* REQUIRED WORK:
Every line from the one holding "D102: LED orange" to the end of the entries should be repeated exactly, with the pictures left out.
-------- DATASET RECORDS
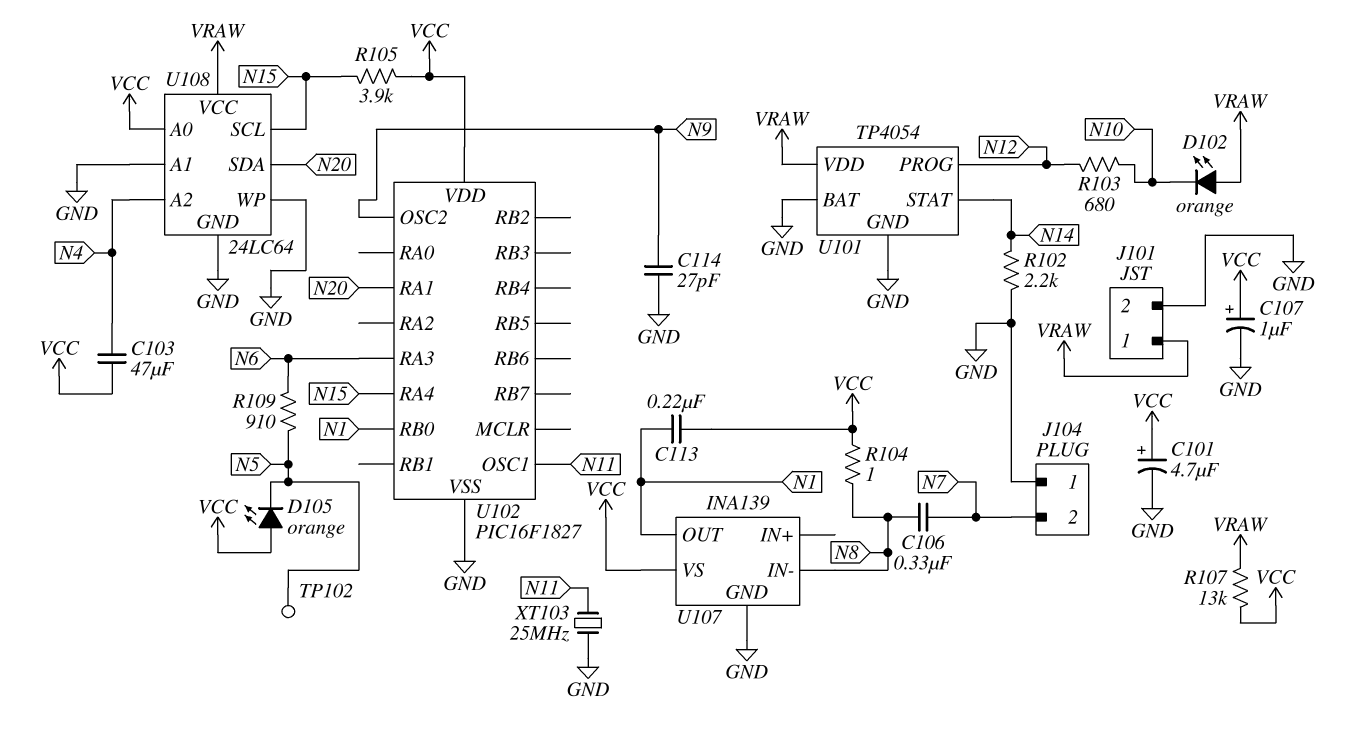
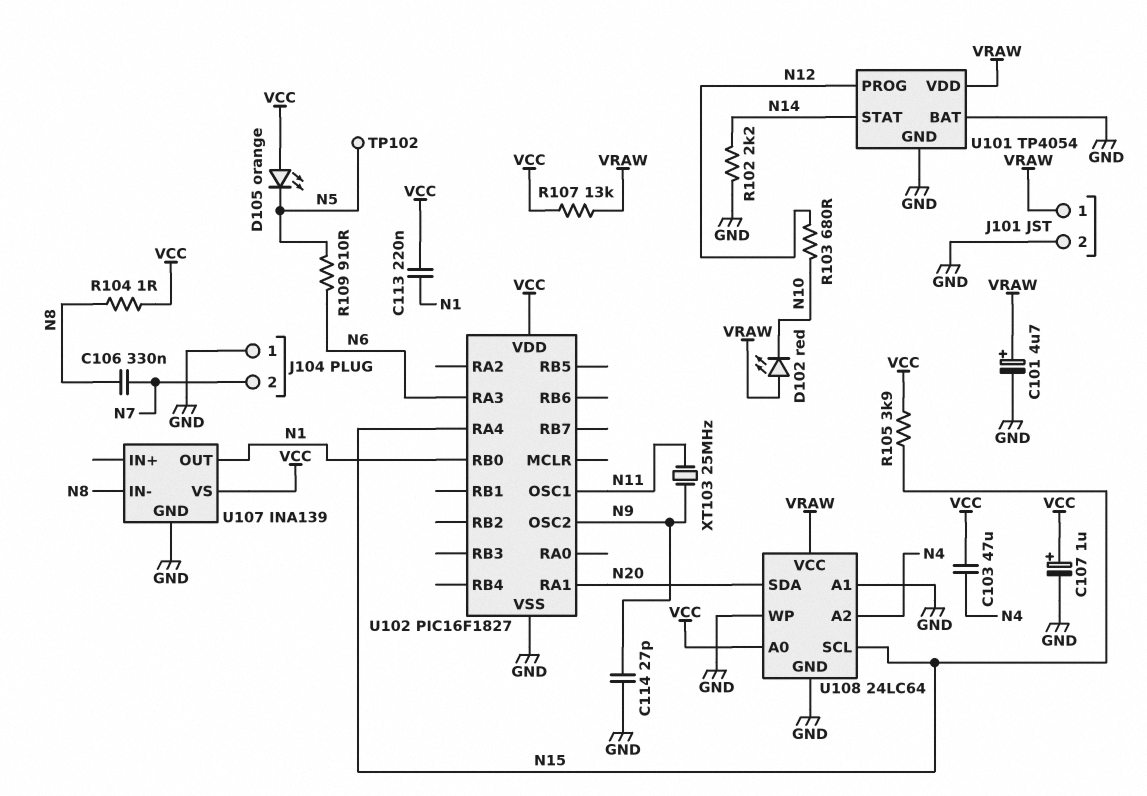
C101: 4.7uF (plus VCC, minus GND) -> 4.7uF (plus VRAW, minus GND)
D102: LED orange (A VRAW, K N10) -> LED red (A VRAW, K N10)
XT103: 25MHz (GND, N11) -> 25MHz (N9, N11)

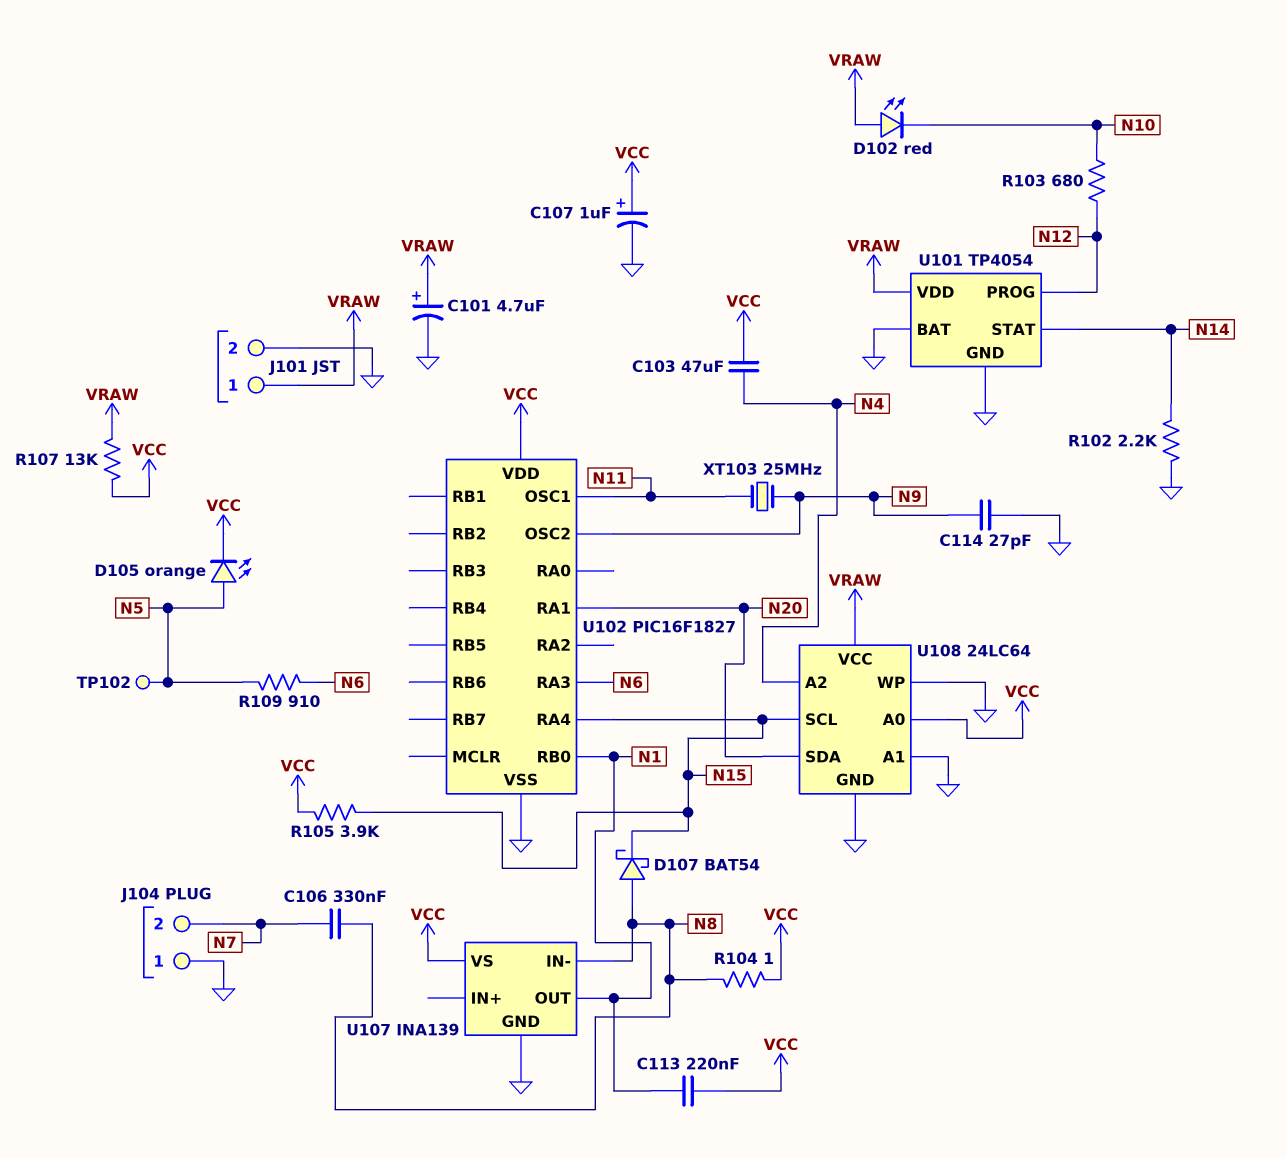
D105: LED orange (A VCC, K N5) -> LED orange (A N5, K VCC)
D107: none -> schottky BAT54 (A N8, K N15)

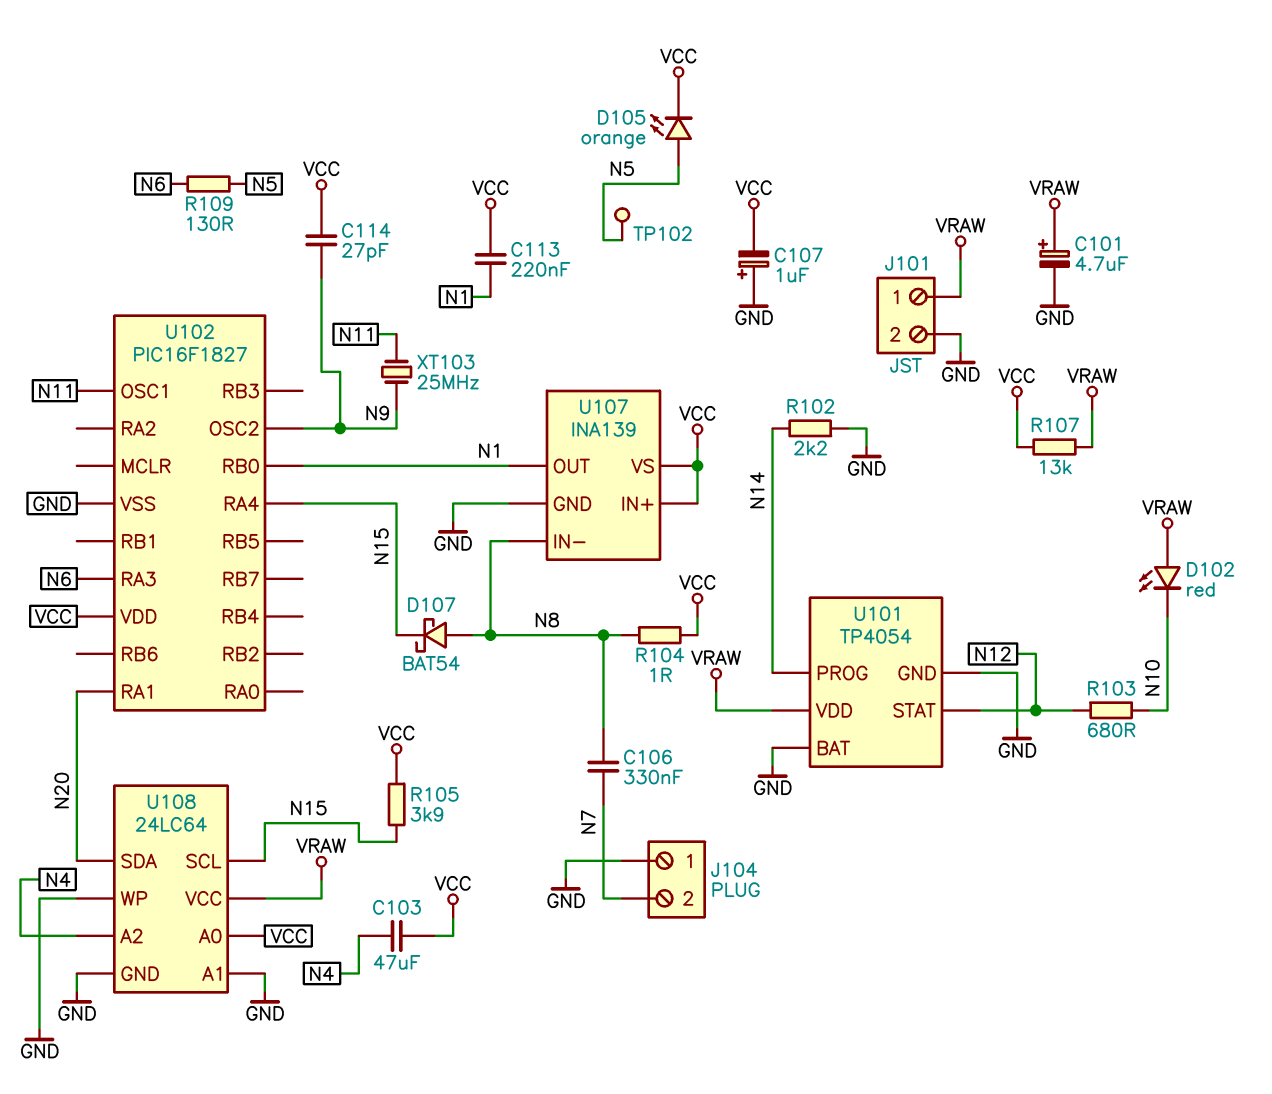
C107: 1uF (plus VCC, minus GND) -> 1uF (plus GND, minus VCC)
C114: 27pF (GND, N9) -> 27pF (N9, VCC)
R109: 910 (N5, N6) -> 130 (N5, N6)
U101 pin PROG: N12 -> N14
U101 pin STAT: N14 -> N12
U107 pin IN+: none -> VCC

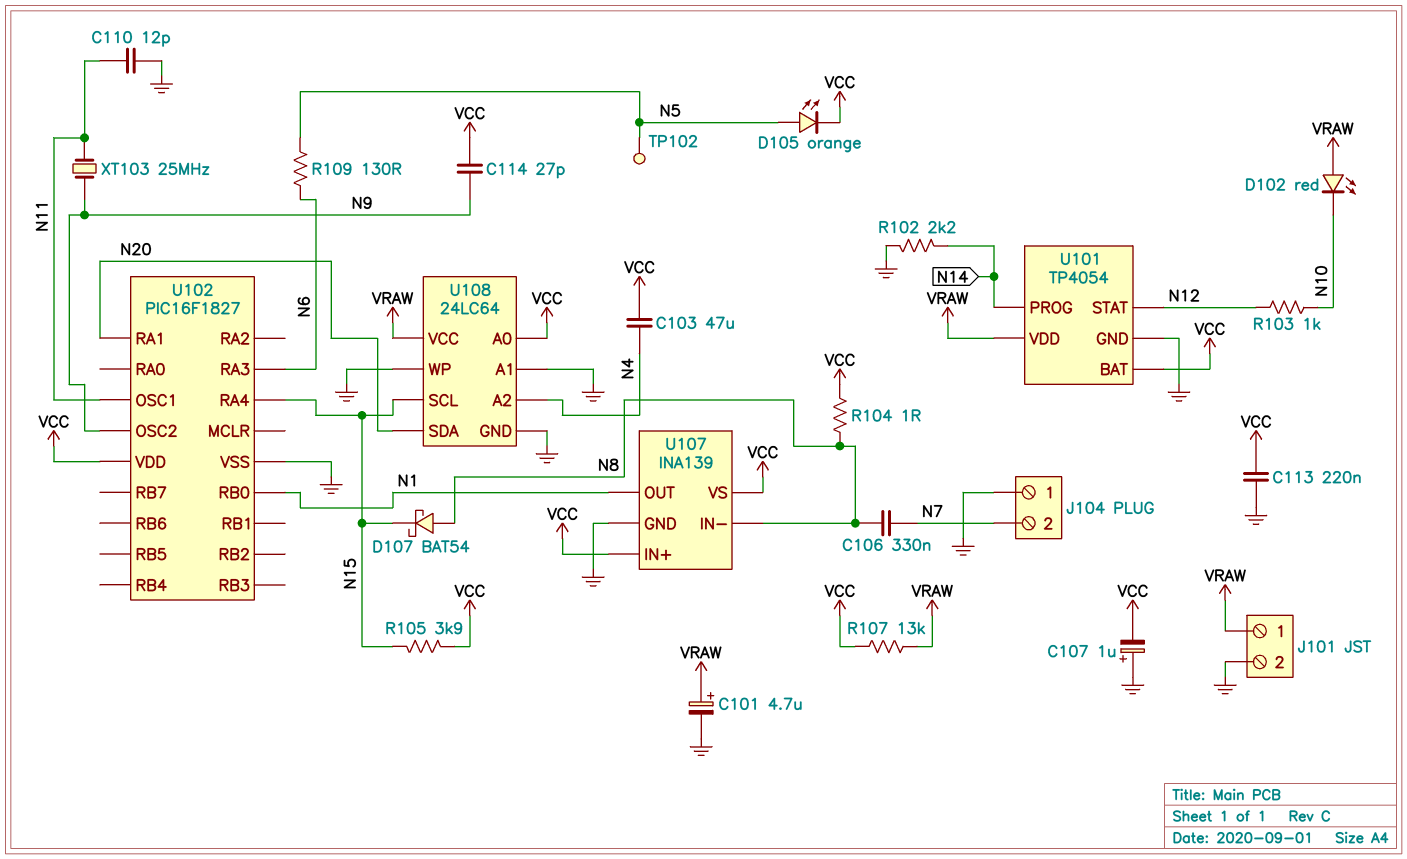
C110: none -> 12pF (GND, N11)
C113: 220nF (N1, VCC) -> 220nF (GND, VCC)
R103: 680 (N10, N12) -> 1k (N10, N12)
U101 pin BAT: GND -> VCC

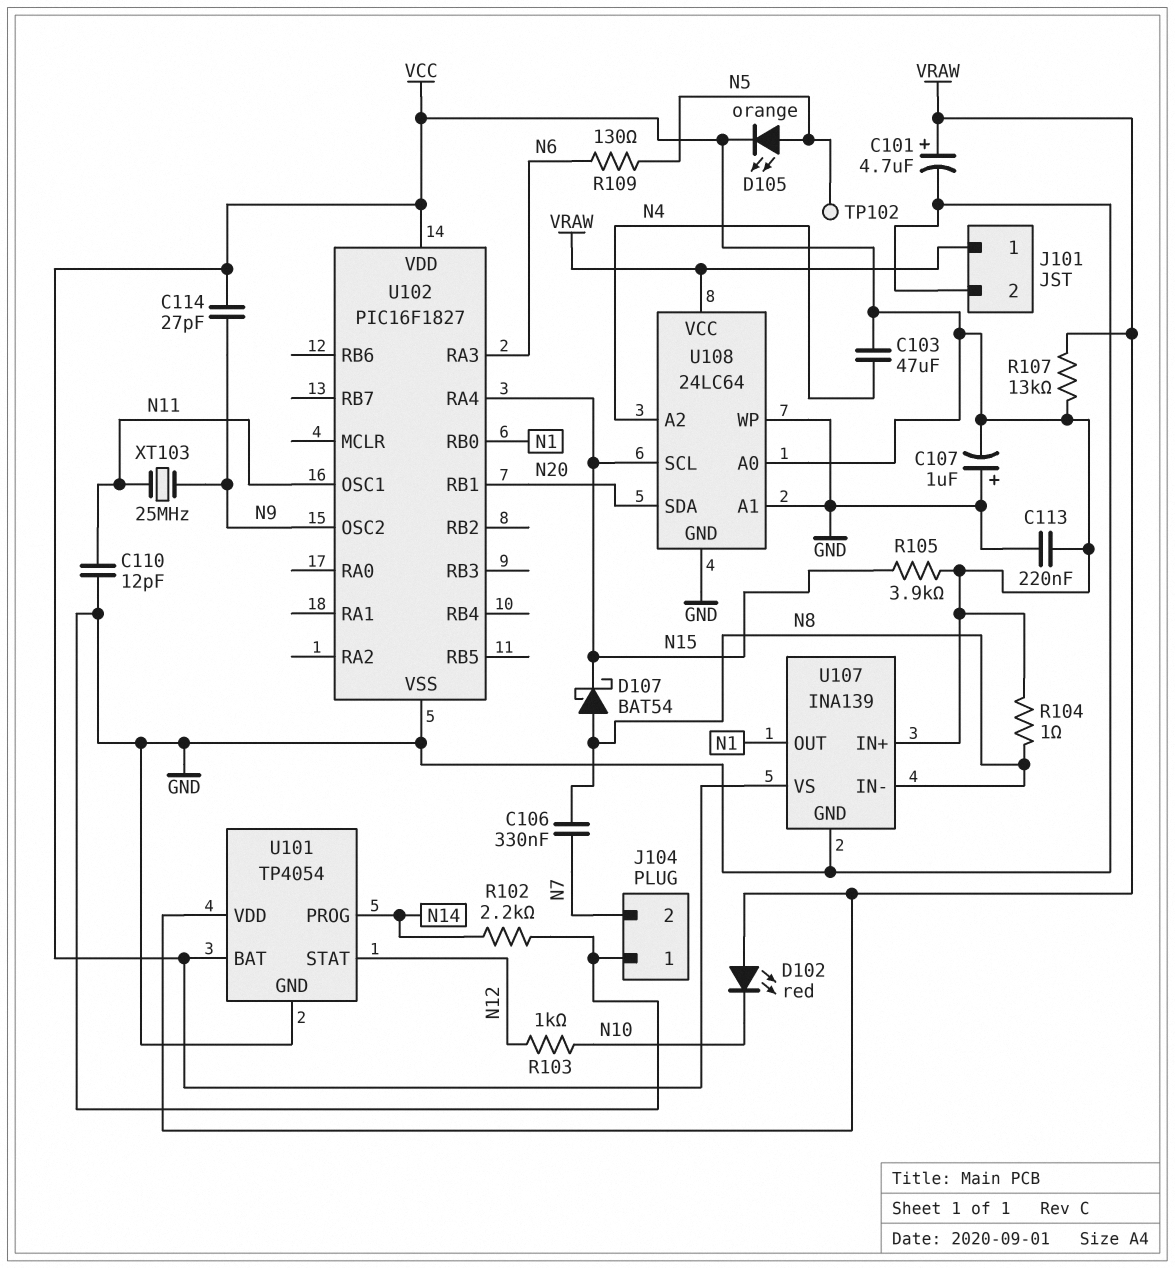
U102 pin RA1: N20 -> none
U102 pin RB1: none -> N20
----------------
* YOUR RESPONSE:
D102: LED orange (A VRAW, K N10) -> LED red (A VRAW, K N10)
XT103: 25MHz (GND, N11) -> 25MHz (N9, N11)

D105: LED orange (A VCC, K N5) -> LED orange (A N5, K VCC)
D107: none -> schottky BAT54 (A N8, K N15)

C107: 1uF (plus VCC, minus GND) -> 1uF (plus GND, minus VCC)
C114: 27pF (GND, N9) -> 27pF (N9, VCC)
R109: 910 (N5, N6) -> 130 (N5, N6)
U101 pin PROG: N12 -> N14
U101 pin STAT: N14 -> N12
U107 pin IN+: none -> VCC

C110: none -> 12pF (GND, N11)
C113: 220nF (N1, VCC) -> 220nF (GND, VCC)
R103: 680 (N10, N12) -> 1k (N10, N12)
U101 pin BAT: GND -> VCC

U102 pin RA1: N20 -> none
U102 pin RB1: none -> N20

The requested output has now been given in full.